* [Records contained in a dataset]
------------------------------------------------------------

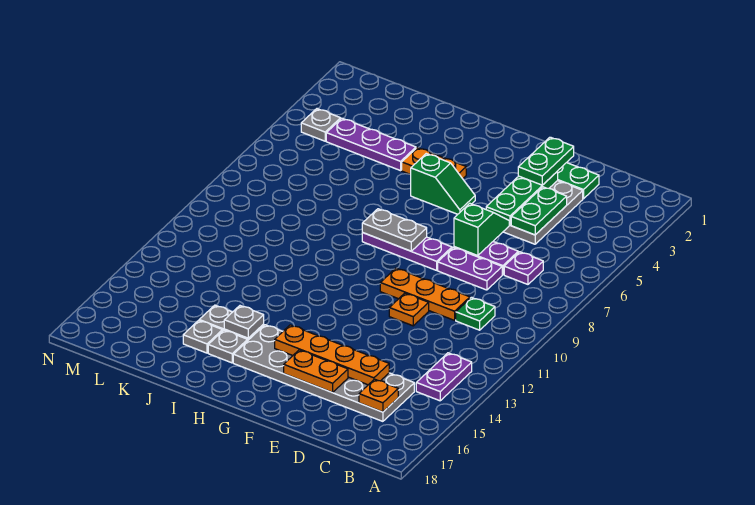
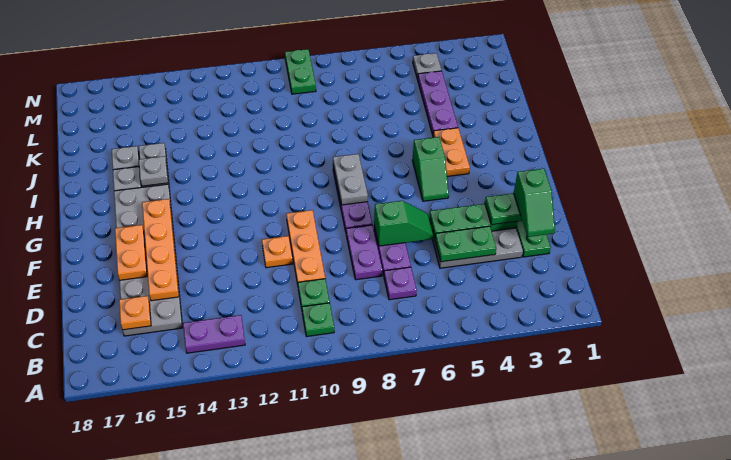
none -> green plate B10 level 1
none -> green slope D2:E2 level 4 top E
none -> green plate M9:N9 level 1

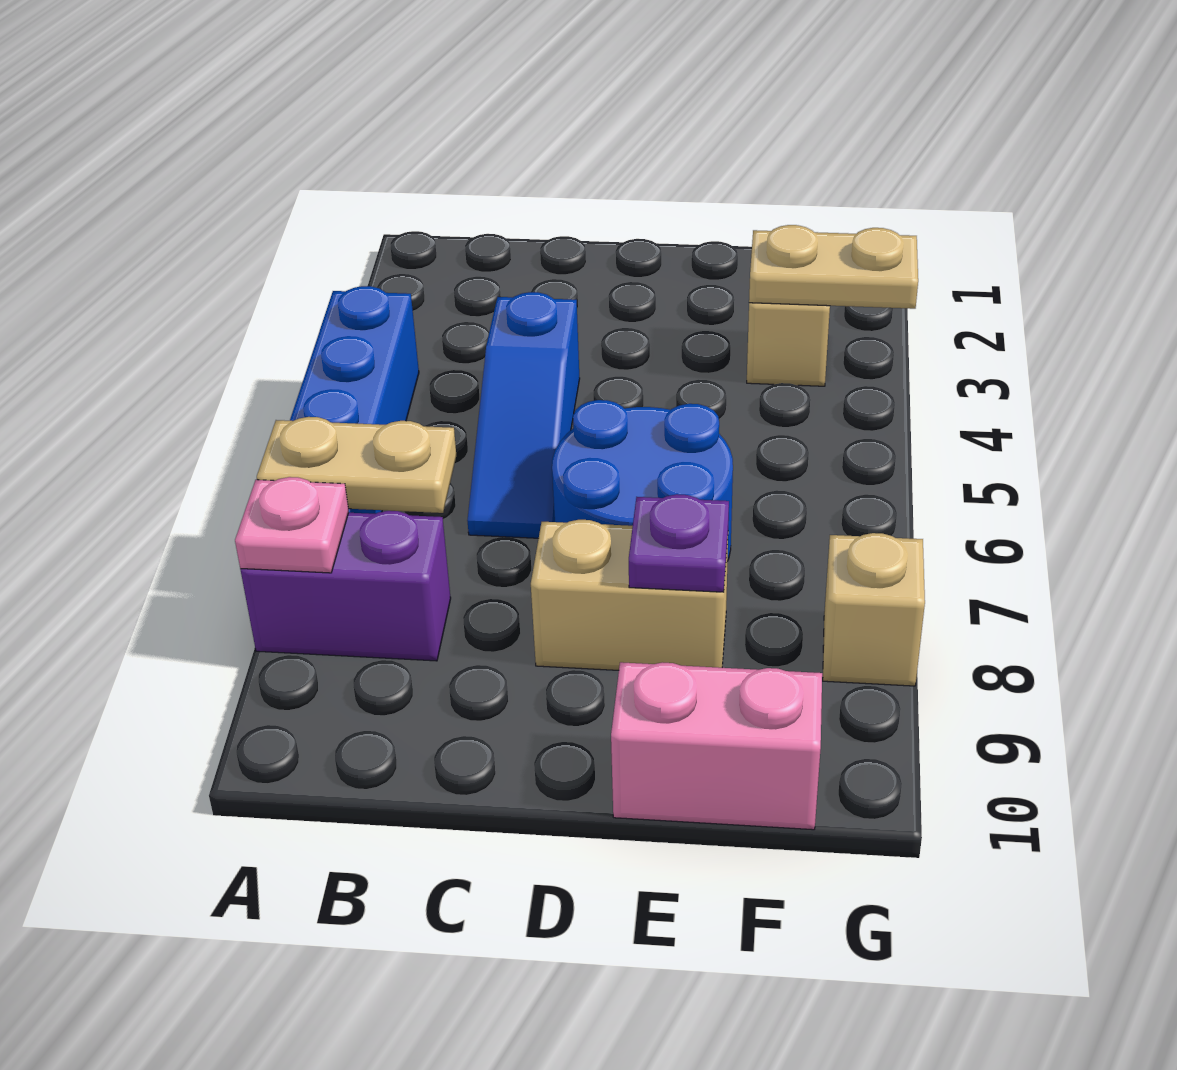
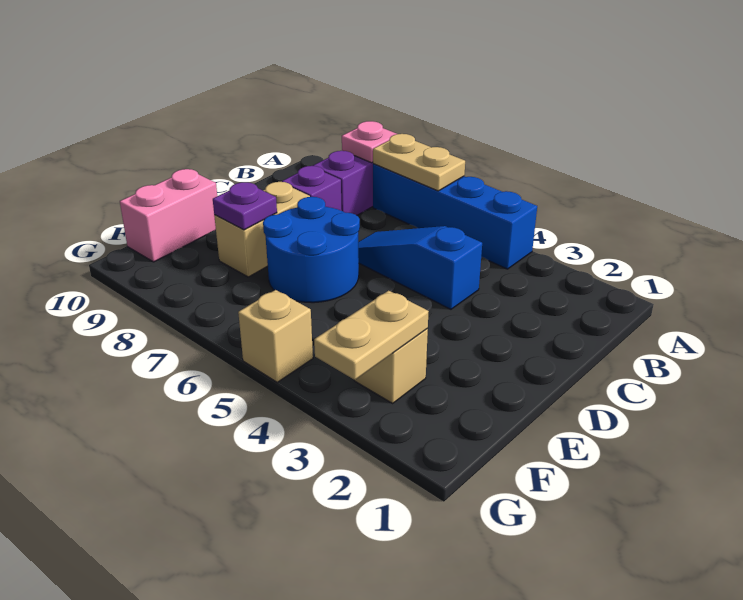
tan plate A7:B7 level 2 -> tan plate A6:A7 level 2
none -> purple brick C8 level 1
tan brick G8 level 1 -> tan brick G5 level 1

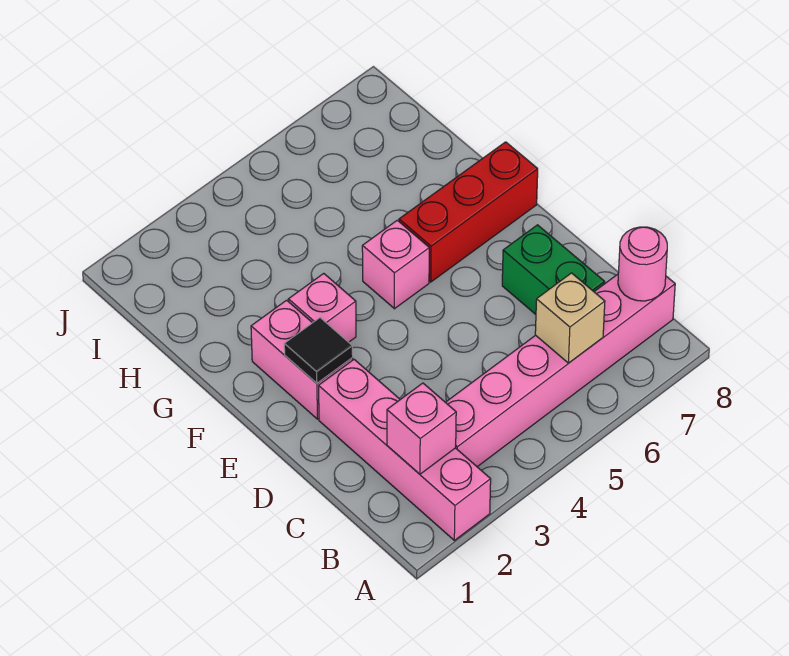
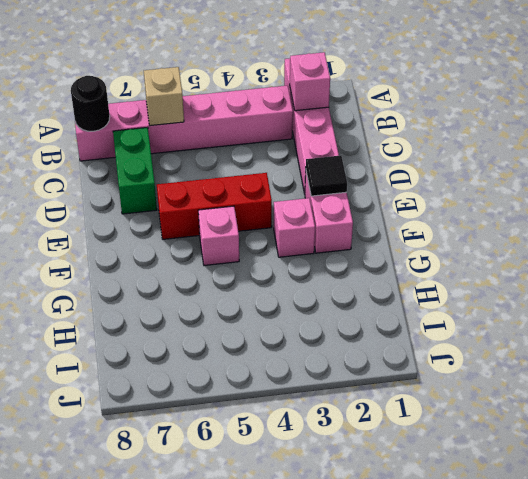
pink round brick B8 level 2 -> black round brick B8 level 2
red brick F6:F8 level 1 -> red brick E4:E6 level 1

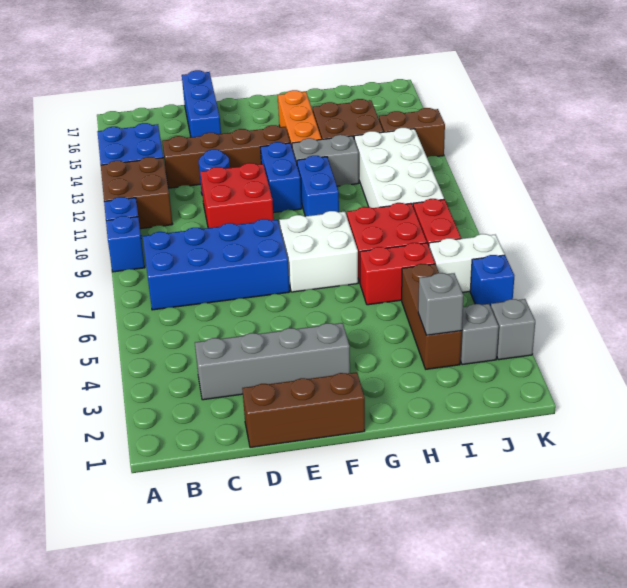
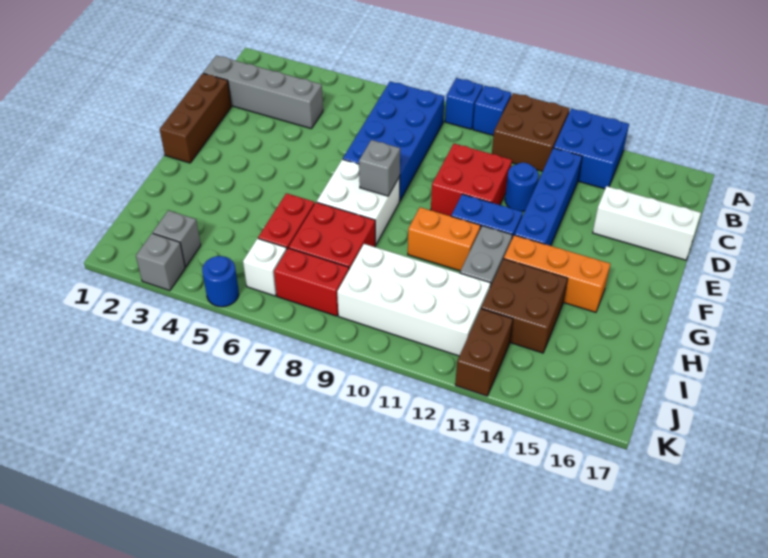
grey brick C3:F3 level 1 -> grey brick C1:C4 level 1
brown brick C13:F13 level 1 -> blue brick C13:F13 level 1
blue brick D15:D17 level 1 -> white brick D15:D17 level 1
blue brick G10:G11 level 1 -> orange brick G10:G11 level 1
brown brick I3:I5 level 1 -> none
grey brick I3 level 2 -> grey brick F8 level 2
white brick J6:K6 level 1 -> white brick J6 level 1
blue brick K5 level 1 -> blue round brick K5 level 1

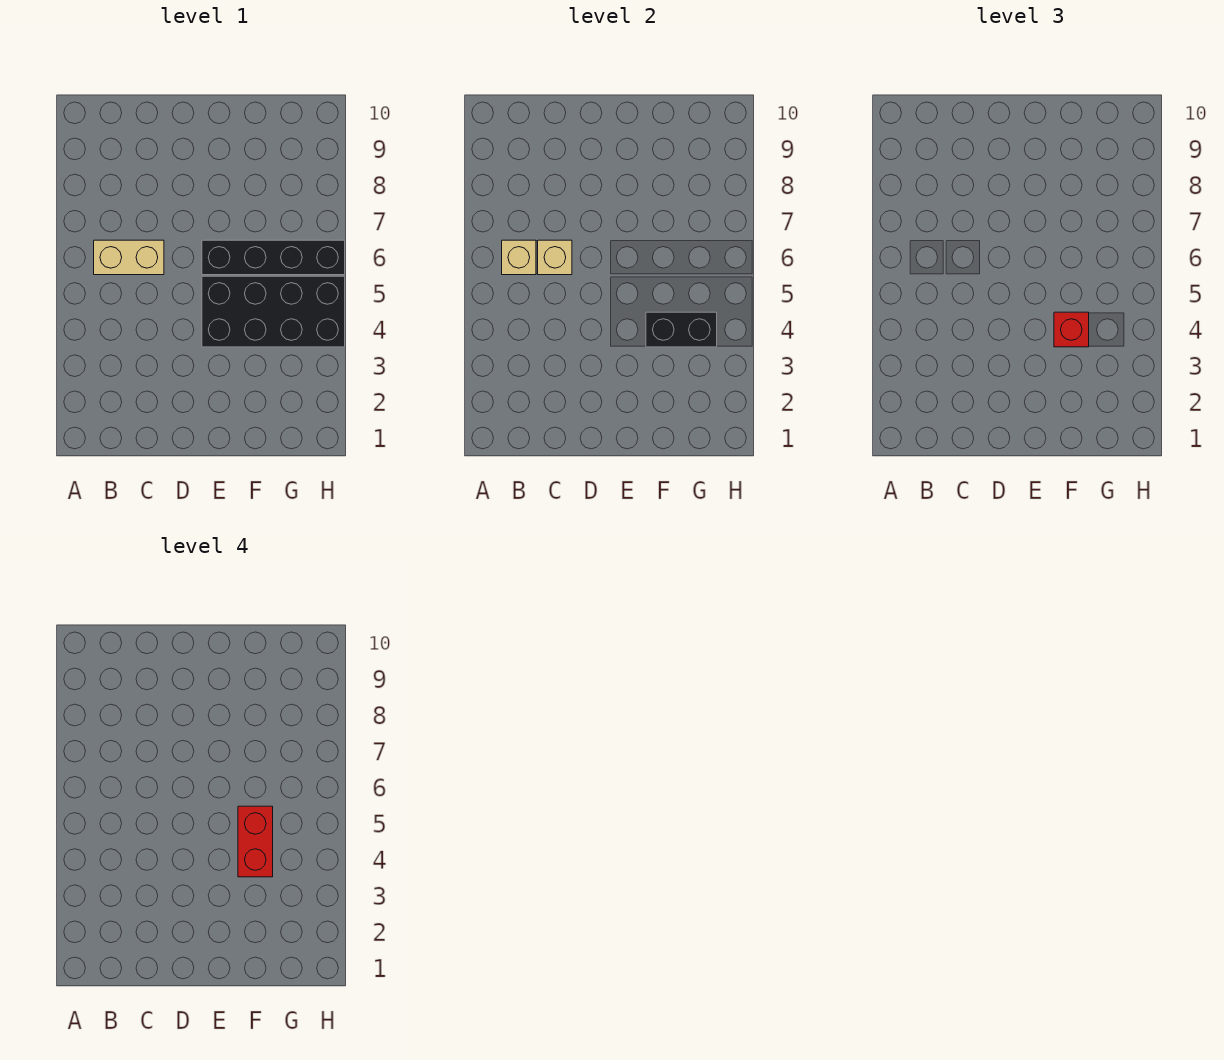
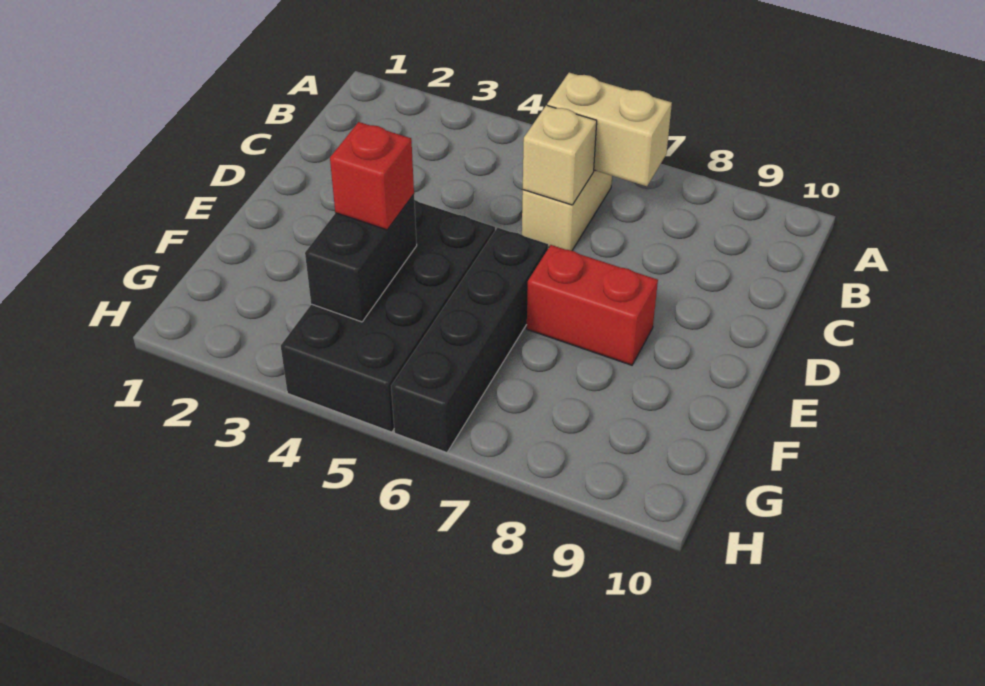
tan brick B6 level 2 -> tan brick B6:B7 level 2
red brick F4:F5 level 4 -> red brick E7:E8 level 1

------------------------------------------------------------

* [WORK TO COMPLETE] Lines in the data that include the word "none" should all be copied.

* [RESPONSE BOX]
none -> green plate B10 level 1
none -> green slope D2:E2 level 4 top E
none -> green plate M9:N9 level 1
none -> purple brick C8 level 1
brown brick I3:I5 level 1 -> none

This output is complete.